** Start Records provided **

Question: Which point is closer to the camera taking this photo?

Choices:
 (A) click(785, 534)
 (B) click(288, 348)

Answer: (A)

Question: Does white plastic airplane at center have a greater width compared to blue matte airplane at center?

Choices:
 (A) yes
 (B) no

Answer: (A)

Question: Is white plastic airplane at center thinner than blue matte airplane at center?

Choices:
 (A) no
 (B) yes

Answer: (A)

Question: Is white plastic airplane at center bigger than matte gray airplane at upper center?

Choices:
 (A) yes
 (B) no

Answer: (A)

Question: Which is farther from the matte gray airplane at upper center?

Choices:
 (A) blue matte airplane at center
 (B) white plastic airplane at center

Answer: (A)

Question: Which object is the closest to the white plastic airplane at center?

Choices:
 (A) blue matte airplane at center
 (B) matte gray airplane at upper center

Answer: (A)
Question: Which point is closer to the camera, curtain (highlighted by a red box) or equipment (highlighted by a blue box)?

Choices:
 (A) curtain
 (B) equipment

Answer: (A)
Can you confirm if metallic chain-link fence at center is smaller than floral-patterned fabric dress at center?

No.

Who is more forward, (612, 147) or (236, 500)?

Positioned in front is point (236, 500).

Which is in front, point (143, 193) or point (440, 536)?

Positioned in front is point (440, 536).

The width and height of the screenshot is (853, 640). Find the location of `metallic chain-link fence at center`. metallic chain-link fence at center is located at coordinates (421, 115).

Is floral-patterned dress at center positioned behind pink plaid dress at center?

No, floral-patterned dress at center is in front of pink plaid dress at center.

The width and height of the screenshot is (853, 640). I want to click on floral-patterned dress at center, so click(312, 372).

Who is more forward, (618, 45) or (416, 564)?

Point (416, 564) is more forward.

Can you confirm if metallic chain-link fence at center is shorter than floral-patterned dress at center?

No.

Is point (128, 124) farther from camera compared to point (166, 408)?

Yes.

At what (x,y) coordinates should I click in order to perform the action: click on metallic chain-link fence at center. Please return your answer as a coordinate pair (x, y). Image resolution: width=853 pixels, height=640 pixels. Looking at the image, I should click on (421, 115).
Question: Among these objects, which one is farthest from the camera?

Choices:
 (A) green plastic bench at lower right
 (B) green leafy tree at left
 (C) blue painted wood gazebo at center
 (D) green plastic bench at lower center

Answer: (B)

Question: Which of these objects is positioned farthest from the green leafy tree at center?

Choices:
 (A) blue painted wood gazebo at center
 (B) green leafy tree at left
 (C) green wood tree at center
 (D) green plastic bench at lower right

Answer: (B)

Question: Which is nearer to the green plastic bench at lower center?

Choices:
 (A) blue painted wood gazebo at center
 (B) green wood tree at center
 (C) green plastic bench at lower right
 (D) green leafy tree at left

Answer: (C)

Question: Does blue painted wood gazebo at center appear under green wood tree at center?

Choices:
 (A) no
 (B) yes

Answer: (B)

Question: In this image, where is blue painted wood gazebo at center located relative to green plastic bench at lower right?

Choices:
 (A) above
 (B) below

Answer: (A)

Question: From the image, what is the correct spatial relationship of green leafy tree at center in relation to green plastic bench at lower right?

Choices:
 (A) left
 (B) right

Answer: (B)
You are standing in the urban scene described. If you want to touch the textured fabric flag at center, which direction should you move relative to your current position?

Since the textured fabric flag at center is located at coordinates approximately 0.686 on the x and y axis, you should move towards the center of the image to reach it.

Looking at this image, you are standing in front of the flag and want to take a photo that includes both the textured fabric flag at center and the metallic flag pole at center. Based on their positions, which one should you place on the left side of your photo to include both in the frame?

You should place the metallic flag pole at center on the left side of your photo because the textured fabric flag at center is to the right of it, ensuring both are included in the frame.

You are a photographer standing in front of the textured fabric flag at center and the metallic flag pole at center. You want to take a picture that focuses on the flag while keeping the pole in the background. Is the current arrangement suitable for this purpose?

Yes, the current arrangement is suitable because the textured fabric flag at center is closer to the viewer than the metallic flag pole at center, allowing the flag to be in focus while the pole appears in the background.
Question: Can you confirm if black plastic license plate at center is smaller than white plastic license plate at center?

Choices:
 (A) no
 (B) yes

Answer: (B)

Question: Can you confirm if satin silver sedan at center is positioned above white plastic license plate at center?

** End Records provided **

Brief
Please render every line of the records above as a Markdown table with the columns "Row" and "Text", numbering the rows and leaving out blank lines.

Solution
| Row | Text |
|---|---|
| 1 | Question: Which point is closer to the camera taking this photo? |
| 2 | Choices: |
| 3 |  (A) click(785, 534) |
| 4 |  (B) click(288, 348) |
| 5 | Answer: (A) |
| 6 | Question: Does white plastic airplane at center have a greater width compared to blue matte airplane at center? |
| 7 | Choices: |
| 8 |  (A) yes |
| 9 |  (B) no |
| 10 | Answer: (A) |
| 11 | Question: Is white plastic airplane at center thinner than blue matte airplane at center? |
| 12 | Choices: |
| 13 |  (A) no |
| 14 |  (B) yes |
| 15 | Answer: (A) |
| 16 | Question: Is white plastic airplane at center bigger than matte gray airplane at upper center? |
| 17 | Choices: |
| 18 |  (A) yes |
| 19 |  (B) no |
| 20 | Answer: (A) |
| 21 | Question: Which is farther from the matte gray airplane at upper center? |
| 22 | Choices: |
| 23 |  (A) blue matte airplane at center |
| 24 |  (B) white plastic airplane at center |
| 25 | Answer: (A) |
| 26 | Question: Which object is the closest to the white plastic airplane at center? |
| 27 | Choices: |
| 28 |  (A) blue matte airplane at center |
| 29 |  (B) matte gray airplane at upper center |
| 30 | Answer: (A) |
| 31 | Question: Which point is closer to the camera, curtain (highlighted by a red box) or equipment (highlighted by a blue box)? |
| 32 | Choices: |
| 33 |  (A) curtain |
| 34 |  (B) equipment |
| 35 | Answer: (A) |
| 36 | Can you confirm if metallic chain-link fence at center is smaller than floral-patterned fabric dress at center? |
| 37 | No. |
| 38 | Who is more forward, (612, 147) or (236, 500)? |
| 39 | Positioned in front is point (236, 500). |
| 40 | Which is in front, point (143, 193) or point (440, 536)? |
| 41 | Positioned in front is point (440, 536). |
| 42 | The width and height of the screenshot is (853, 640). Find the location of `metallic chain-link fence at center`. metallic chain-link fence at center is located at coordinates (421, 115). |
| 43 | Is floral-patterned dress at center positioned behind pink plaid dress at center? |
| 44 | No, floral-patterned dress at center is in front of pink plaid dress at center. |
| 45 | The width and height of the screenshot is (853, 640). I want to click on floral-patterned dress at center, so click(312, 372). |
| 46 | Who is more forward, (618, 45) or (416, 564)? |
| 47 | Point (416, 564) is more forward. |
| 48 | Can you confirm if metallic chain-link fence at center is shorter than floral-patterned dress at center? |
| 49 | No. |
| 50 | Is point (128, 124) farther from camera compared to point (166, 408)? |
| 51 | Yes. |
| 52 | At what (x,y) coordinates should I click in order to perform the action: click on metallic chain-link fence at center. Please return your answer as a coordinate pair (x, y). Image resolution: width=853 pixels, height=640 pixels. Looking at the image, I should click on (421, 115). |
| 53 | Question: Among these objects, which one is farthest from the camera? |
| 54 | Choices: |
| 55 |  (A) green plastic bench at lower right |
| 56 |  (B) green leafy tree at left |
| 57 |  (C) blue painted wood gazebo at center |
| 58 |  (D) green plastic bench at lower center |
| 59 | Answer: (B) |
| 60 | Question: Which of these objects is positioned farthest from the green leafy tree at center? |
| 61 | Choices: |
| 62 |  (A) blue painted wood gazebo at center |
| 63 |  (B) green leafy tree at left |
| 64 |  (C) green wood tree at center |
| 65 |  (D) green plastic bench at lower right |
| 66 | Answer: (B) |
| 67 | Question: Which is nearer to the green plastic bench at lower center? |
| 68 | Choices: |
| 69 |  (A) blue painted wood gazebo at center |
| 70 |  (B) green wood tree at center |
| 71 |  (C) green plastic bench at lower right |
| 72 |  (D) green leafy tree at left |
| 73 | Answer: (C) |
| 74 | Question: Does blue painted wood gazebo at center appear under green wood tree at center? |
| 75 | Choices: |
| 76 |  (A) no |
| 77 |  (B) yes |
| 78 | Answer: (B) |
| 79 | Question: In this image, where is blue painted wood gazebo at center located relative to green plastic bench at lower right? |
| 80 | Choices: |
| 81 |  (A) above |
| 82 |  (B) below |
| 83 | Answer: (A) |
| 84 | Question: From the image, what is the correct spatial relationship of green leafy tree at center in relation to green plastic bench at lower right? |
| 85 | Choices: |
| 86 |  (A) left |
| 87 |  (B) right |
| 88 | Answer: (B) |
| 89 | You are standing in the urban scene described. If you want to touch the textured fabric flag at center, which direction should you move relative to your current position? |
| 90 | Since the textured fabric flag at center is located at coordinates approximately 0.686 on the x and y axis, you should move towards the center of the image to reach it. |
| 91 | Looking at this image, you are standing in front of the flag and want to take a photo that includes both the textured fabric flag at center and the metallic flag pole at center. Based on their positions, which one should you place on the left side of your photo to include both in the frame? |
| 92 | You should place the metallic flag pole at center on the left side of your photo because the textured fabric flag at center is to the right of it, ensuring both are included in the frame. |
| 93 | You are a photographer standing in front of the textured fabric flag at center and the metallic flag pole at center. You want to take a picture that focuses on the flag while keeping the pole in the background. Is the current arrangement suitable for this purpose? |
| 94 | Yes, the current arrangement is suitable because the textured fabric flag at center is closer to the viewer than the metallic flag pole at center, allowing the flag to be in focus while the pole appears in the background. |
| 95 | Question: Can you confirm if black plastic license plate at center is smaller than white plastic license plate at center? |
| 96 | Choices: |
| 97 |  (A) no |
| 98 |  (B) yes |
| 99 | Answer: (B) |
| 100 | Question: Can you confirm if satin silver sedan at center is positioned above white plastic license plate at center? |